[Task data]
=== Begin Enclosure ===

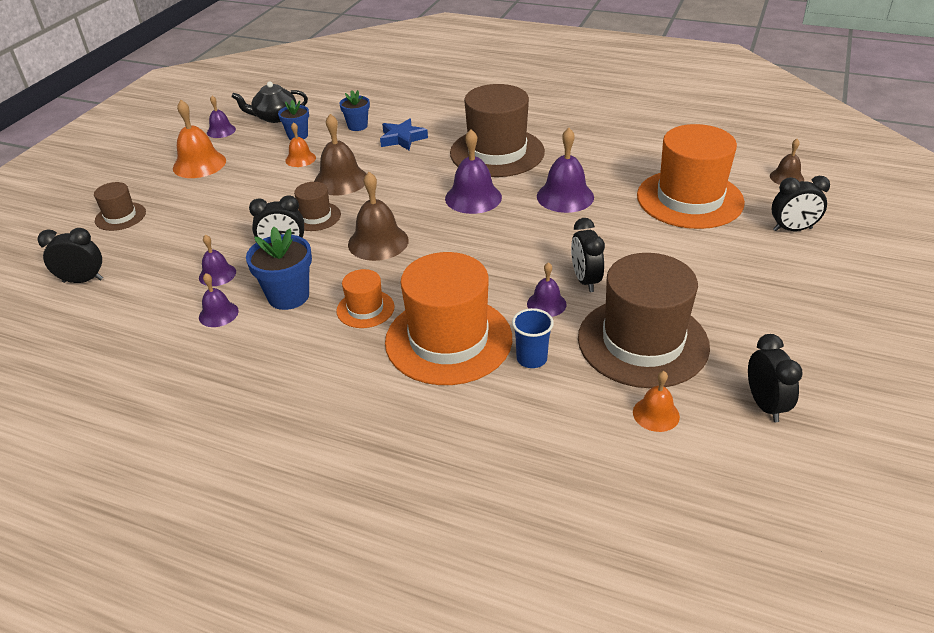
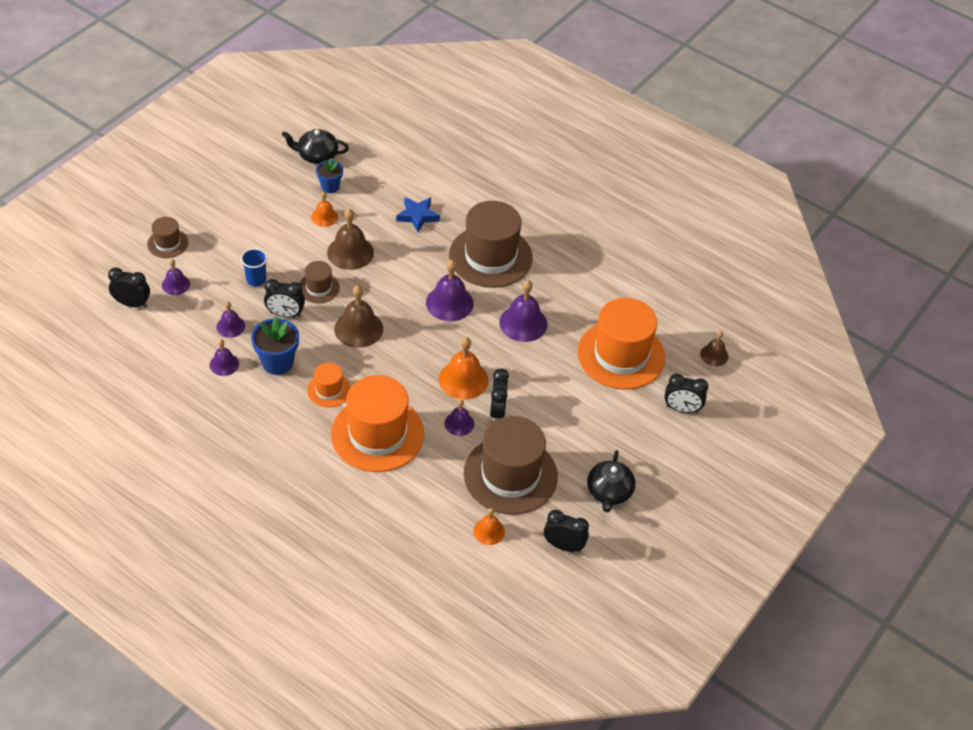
camera: 10 degrees right, 10 degrees up
orange bell [173,100,226,178] -> orange bell moved to [439,337,489,400]
purple bell [207,96,236,138] -> purple bell moved to [162,259,190,295]
blue flower pot [339,90,370,131] -> none
blue cup [512,308,554,368] -> blue cup moved to [241,248,268,287]
black clock [748,334,803,422] -> black clock turned 75 degrees counterclockwise [544,510,589,552]
none -> black teapot [587,450,635,512]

=== End Enclosure ===

[What the task asks]
Would you return all the data exactly as given, minus the pictures?

[Completed task]
camera: 10 degrees right, 10 degrees up
orange bell [173,100,226,178] -> orange bell moved to [439,337,489,400]
purple bell [207,96,236,138] -> purple bell moved to [162,259,190,295]
blue flower pot [339,90,370,131] -> none
blue cup [512,308,554,368] -> blue cup moved to [241,248,268,287]
black clock [748,334,803,422] -> black clock turned 75 degrees counterclockwise [544,510,589,552]
none -> black teapot [587,450,635,512]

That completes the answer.